▸ PROBLEM TO SOLVE
Among these records, which lines include "none"? Copy them out.

▸ Image sets with object changes
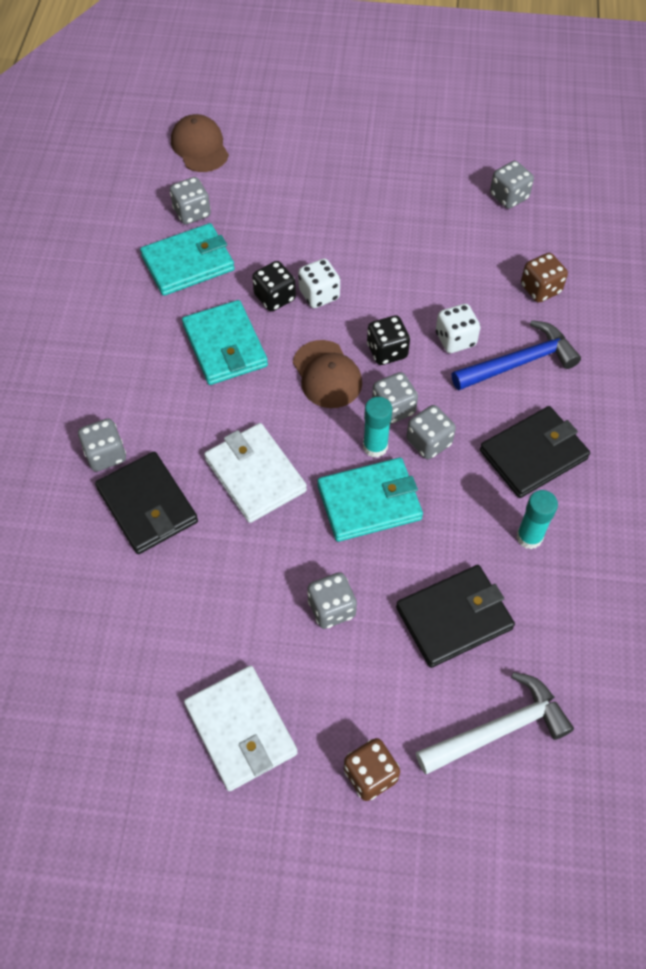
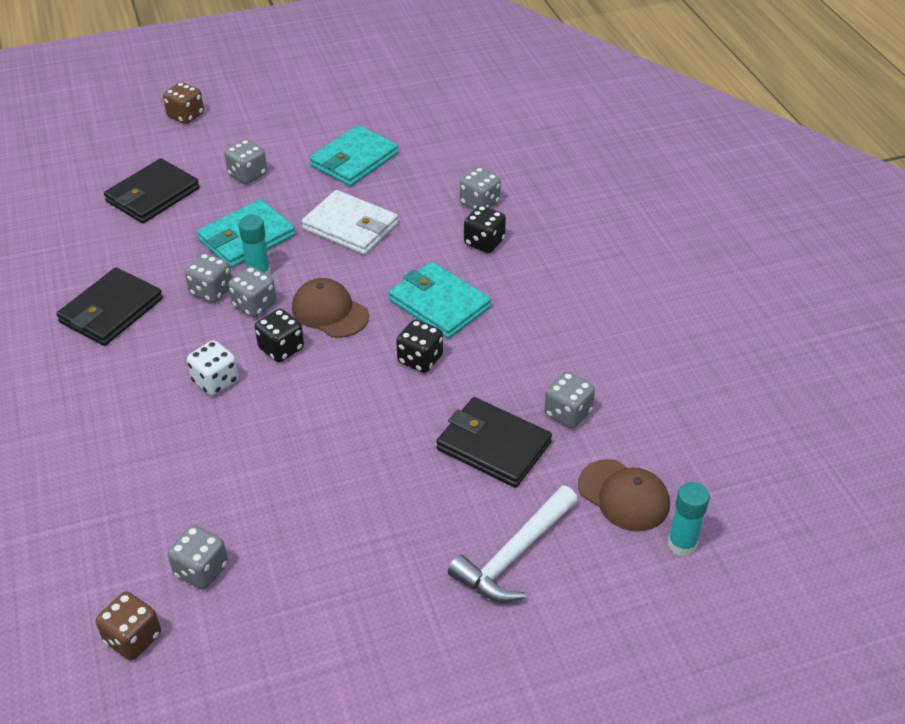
camera: 155 degrees right, 15 degrees down
(137, 401) = (484, 242): none -> black dice
(147, 505) = (422, 186): black wallet -> black wallet (493, 446)
(188, 263) = (530, 362): turquoise wallet -> turquoise wallet (354, 160)
(241, 729) = (280, 110): white wallet -> none
(319, 295) = (376, 377): white dice -> none
(499, 729) = (104, 155): white hammer -> white hammer (514, 555)
(519, 362) = (142, 381): blue hammer -> none
(529, 537) = (103, 255): turquoise glue stick -> turquoise glue stick (682, 544)
(540, 289) = (134, 464): brown dice -> brown dice (133, 638)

▸ PROBLEM SOLUTION
(137, 401) = (484, 242): none -> black dice
(241, 729) = (280, 110): white wallet -> none
(319, 295) = (376, 377): white dice -> none
(519, 362) = (142, 381): blue hammer -> none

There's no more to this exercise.